%%
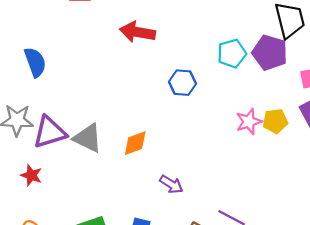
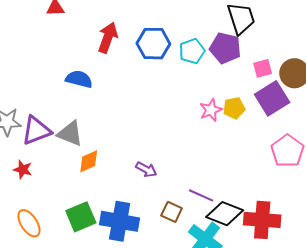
red arrow: (137, 32) -> (108, 38), turned 104
blue semicircle: (35, 62) -> (79, 79), moved, turned -52
blue hexagon: (182, 83) -> (153, 44), moved, size x1.4
orange diamond: (135, 143) -> (89, 161), moved

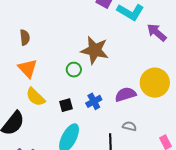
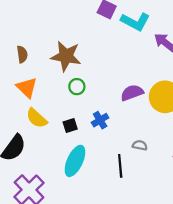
brown star: (95, 50) -> (66, 56), moved
purple semicircle: (125, 94) -> (132, 93), moved

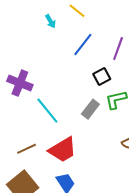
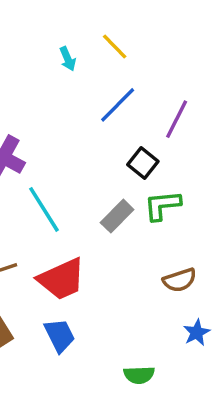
black square: (102, 76) -> (143, 163), turned -30

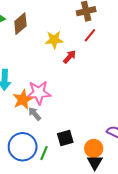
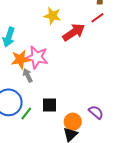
yellow star: (54, 40) -> (52, 16), moved
red arrow: (70, 57) -> (74, 32), size x1.6

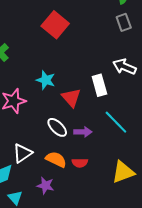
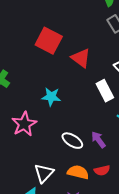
red triangle: (71, 98) -> (81, 58), moved
purple arrow: (83, 132) -> (98, 140), turned -114

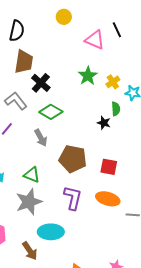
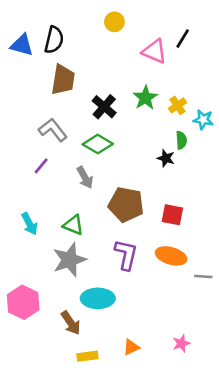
black line: (117, 30) -> (183, 39), turned 56
black cross: (41, 83) -> (104, 107), moved

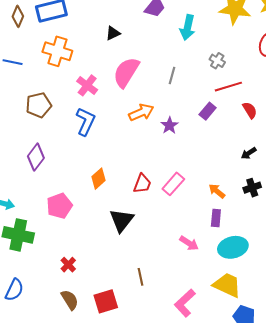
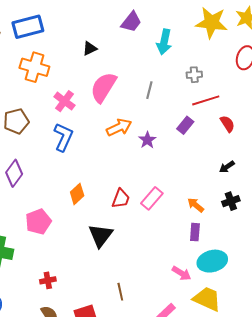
gray cross: (217, 61) -> (194, 75), turned -35
pink arrow: (189, 243) -> (181, 273), moved
red cross: (68, 265) -> (48, 280), turned 35

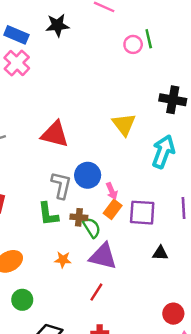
%%
=== PROBLEM ===
Your answer must be an exact copy of the lines from the line with "yellow star: (54, 40) -> (52, 16), moved" to the final line of the data, both ends included, and no pictures.

=== EXERCISE OUTPUT ===
yellow star: (54, 40) -> (52, 16), moved
red arrow: (70, 57) -> (74, 32), size x1.6

red triangle: (71, 98) -> (81, 58), moved
purple arrow: (83, 132) -> (98, 140), turned -114

black line: (117, 30) -> (183, 39), turned 56
black cross: (41, 83) -> (104, 107), moved

gray cross: (217, 61) -> (194, 75), turned -35
pink arrow: (189, 243) -> (181, 273), moved
red cross: (68, 265) -> (48, 280), turned 35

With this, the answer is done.